§ **WHAT YOU NEED TO DO**:
Give again, unaltered, the lines of the listing below that run from the line having "TOF1 pin XSHUT: D6 -> D4" through the line having "SERVO2 pin PWM: D5 -> D9".
== == ==
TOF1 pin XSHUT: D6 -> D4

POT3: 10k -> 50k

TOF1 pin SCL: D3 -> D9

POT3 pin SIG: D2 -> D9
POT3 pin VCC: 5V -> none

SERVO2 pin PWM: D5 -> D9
== == ==
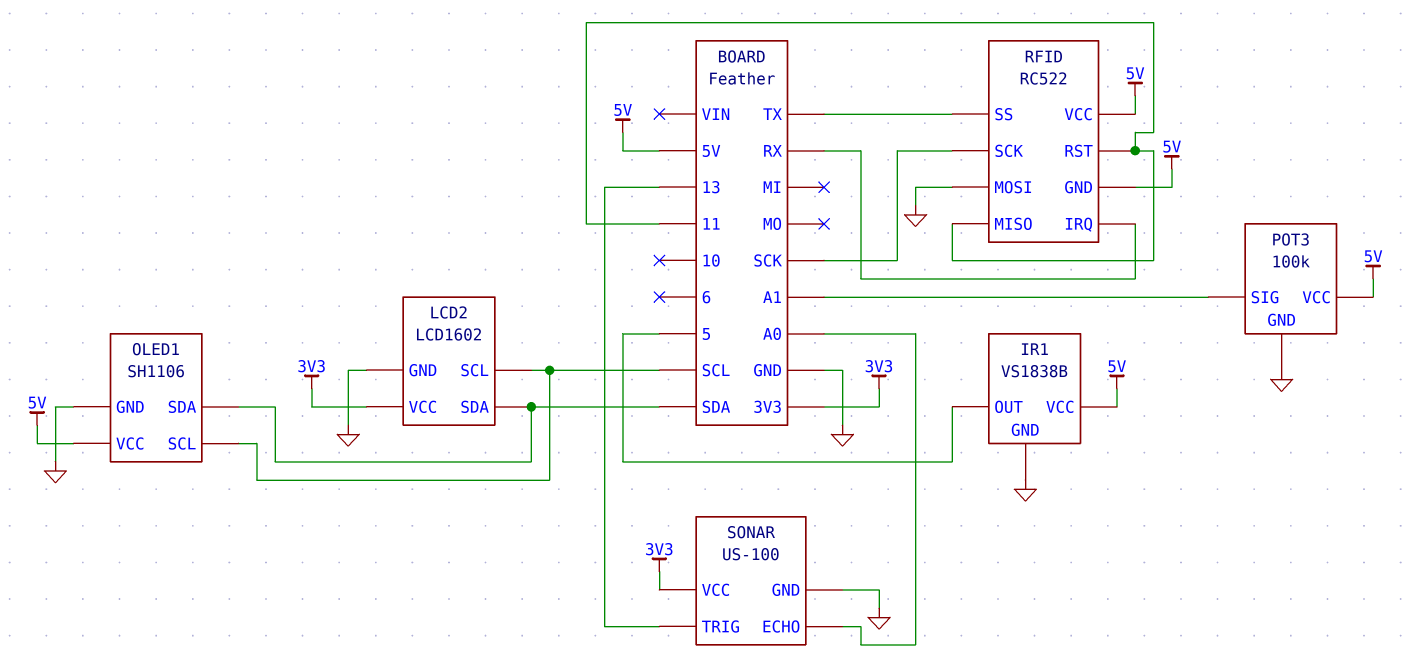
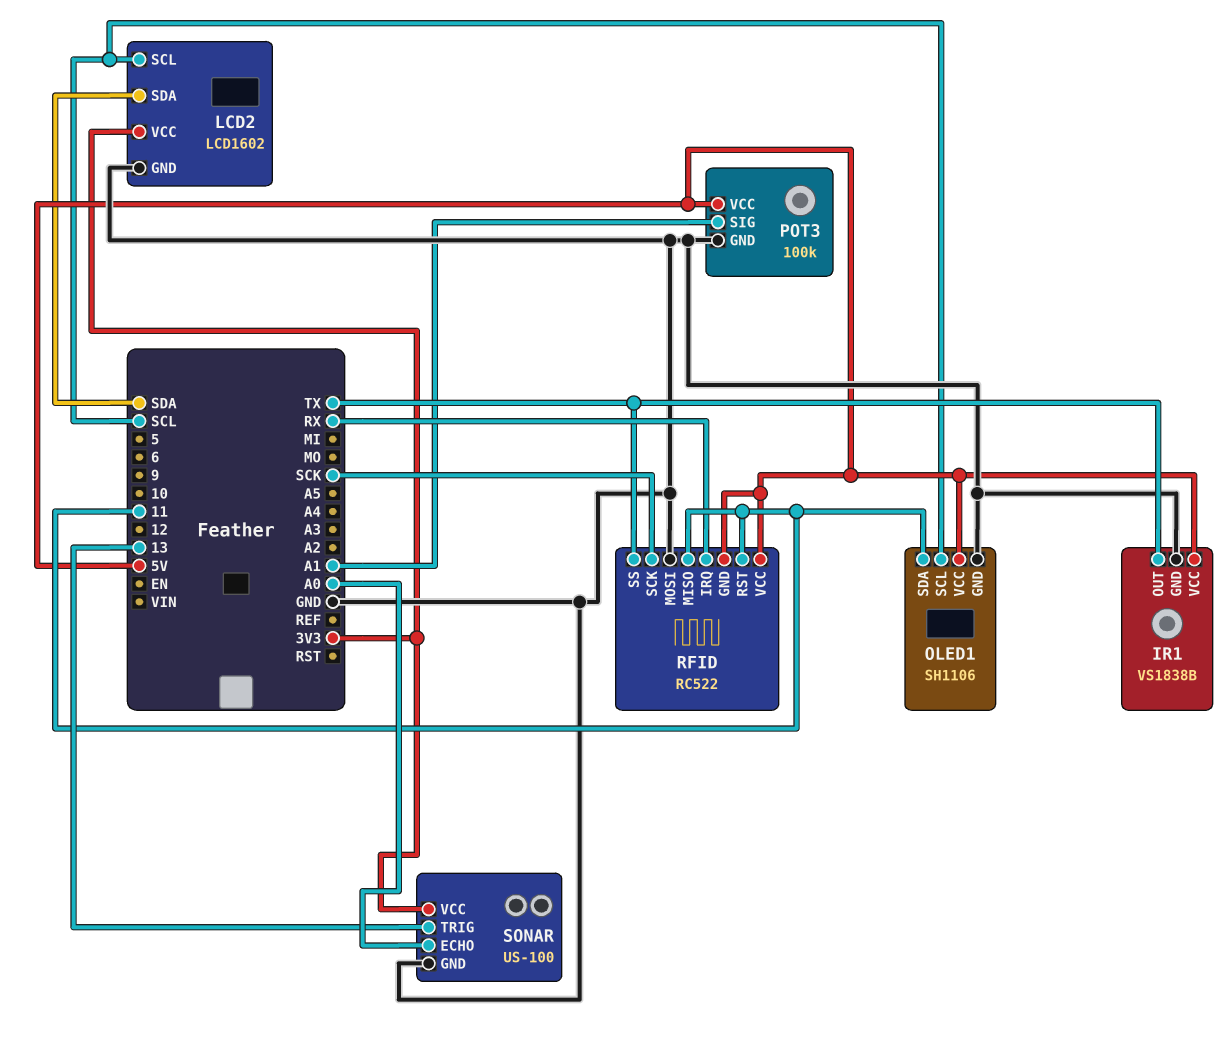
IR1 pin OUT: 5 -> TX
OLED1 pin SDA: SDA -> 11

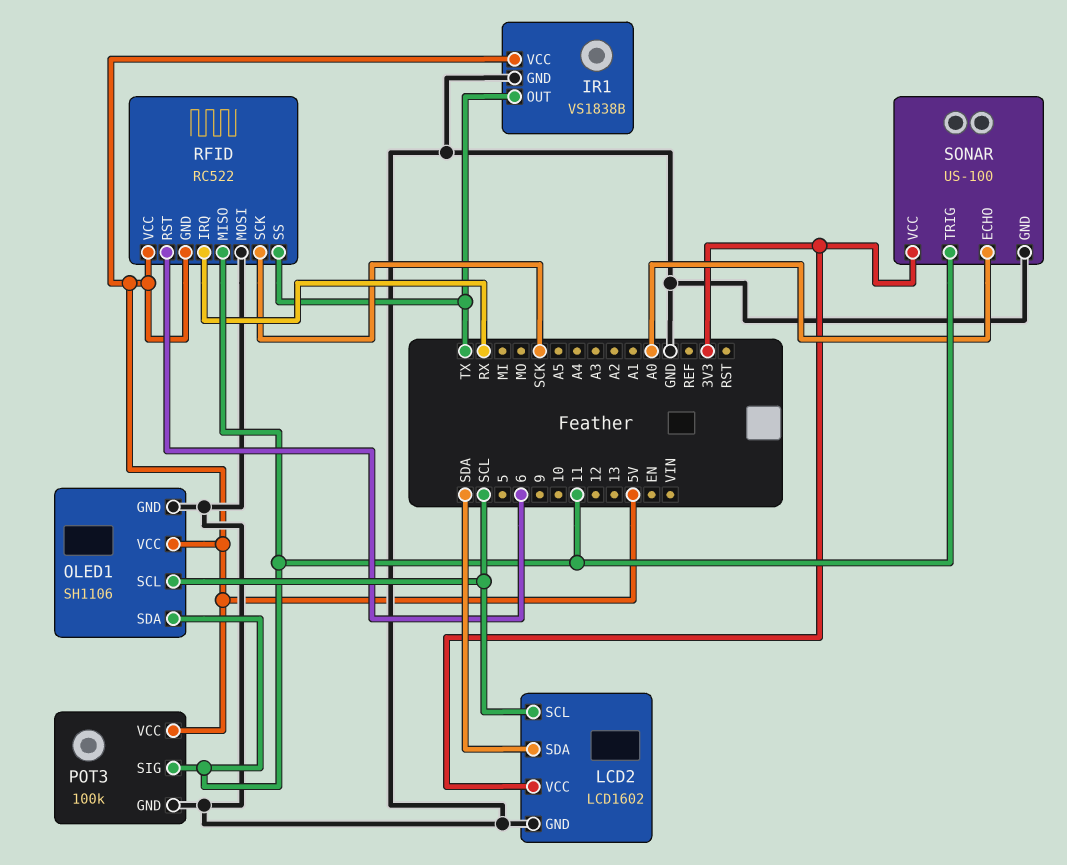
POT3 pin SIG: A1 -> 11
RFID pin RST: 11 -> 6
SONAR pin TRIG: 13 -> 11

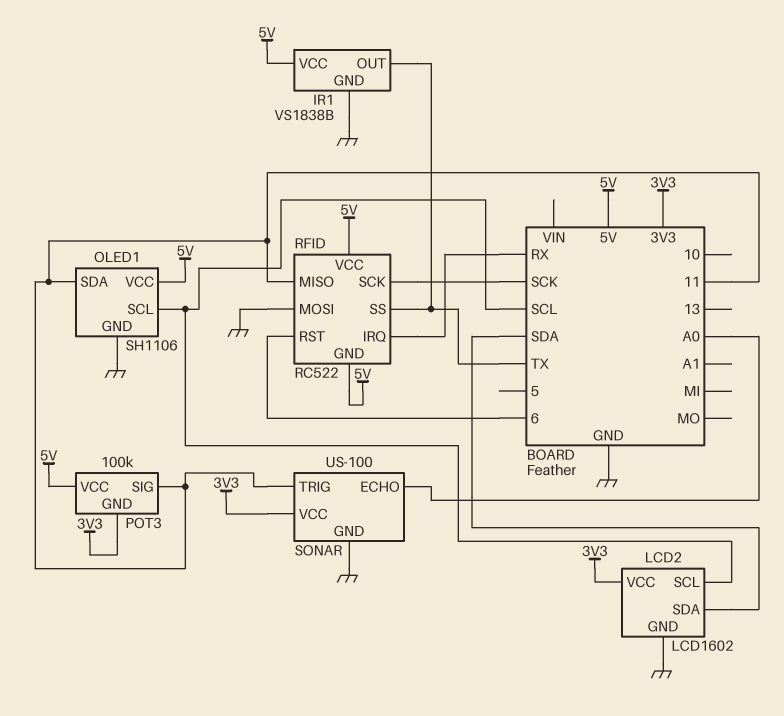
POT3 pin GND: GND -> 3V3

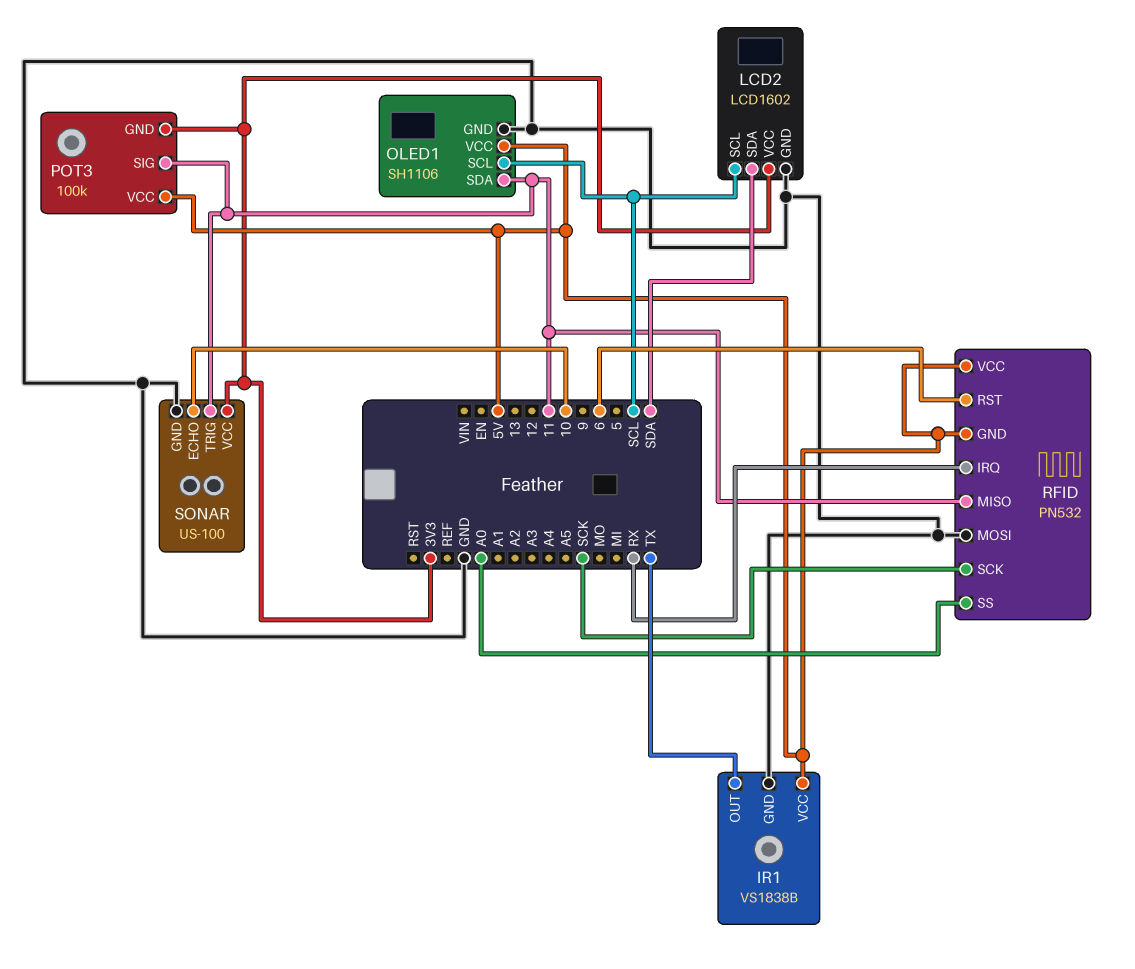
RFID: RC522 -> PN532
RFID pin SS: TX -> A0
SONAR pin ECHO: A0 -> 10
== == ==
§ **ANSWER BOX**:
TOF1 pin XSHUT: D6 -> D4

POT3: 10k -> 50k

TOF1 pin SCL: D3 -> D9

POT3 pin SIG: D2 -> D9
POT3 pin VCC: 5V -> none

SERVO2 pin PWM: D5 -> D9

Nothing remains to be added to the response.